Data items:
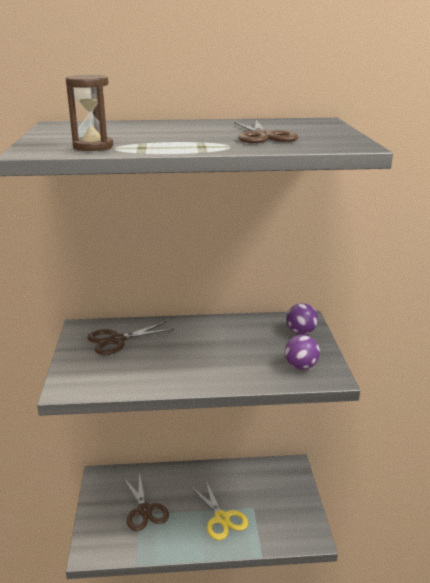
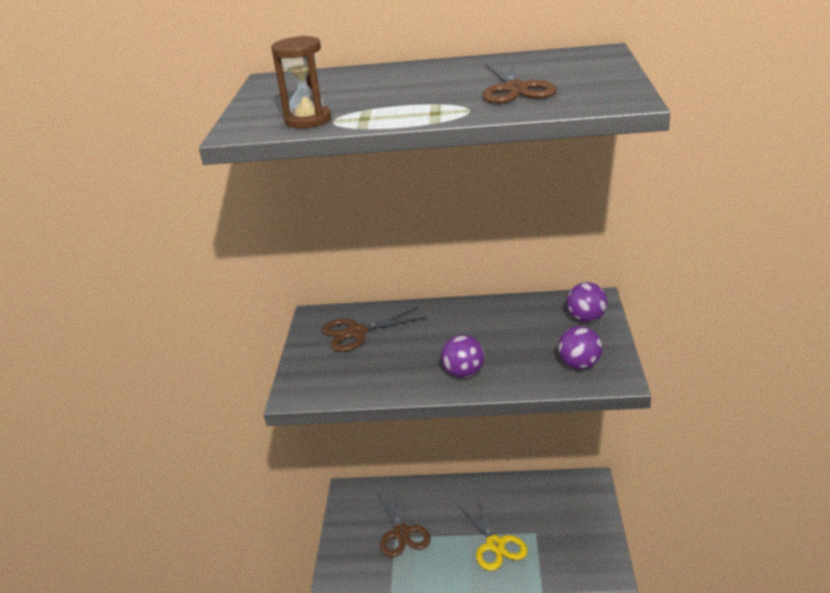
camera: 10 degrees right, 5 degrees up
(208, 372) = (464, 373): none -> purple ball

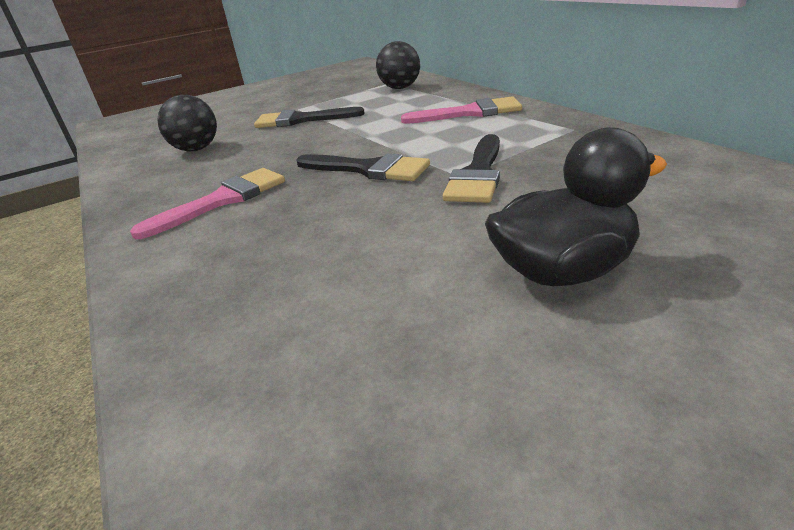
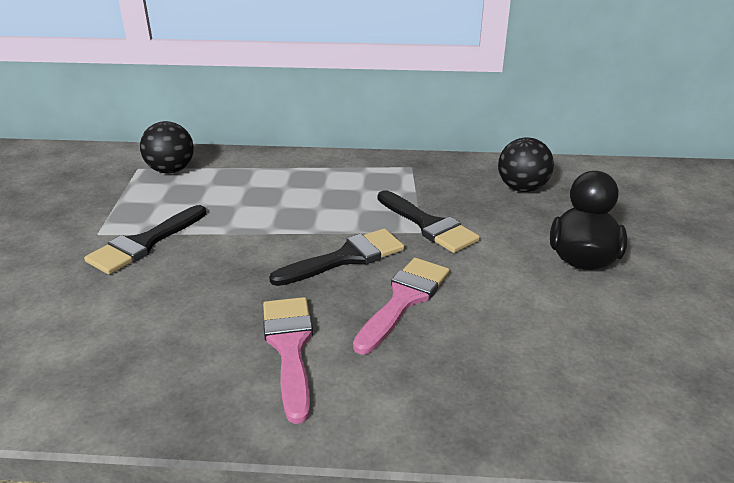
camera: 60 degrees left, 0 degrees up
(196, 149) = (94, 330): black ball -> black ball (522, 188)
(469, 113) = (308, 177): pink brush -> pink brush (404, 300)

▸ Exercise directions: A faithful copy of all the data above is required, printed exactly and with no pictures.

▸ Task output:
camera: 10 degrees right, 5 degrees up
(208, 372) = (464, 373): none -> purple ball

camera: 60 degrees left, 0 degrees up
(196, 149) = (94, 330): black ball -> black ball (522, 188)
(469, 113) = (308, 177): pink brush -> pink brush (404, 300)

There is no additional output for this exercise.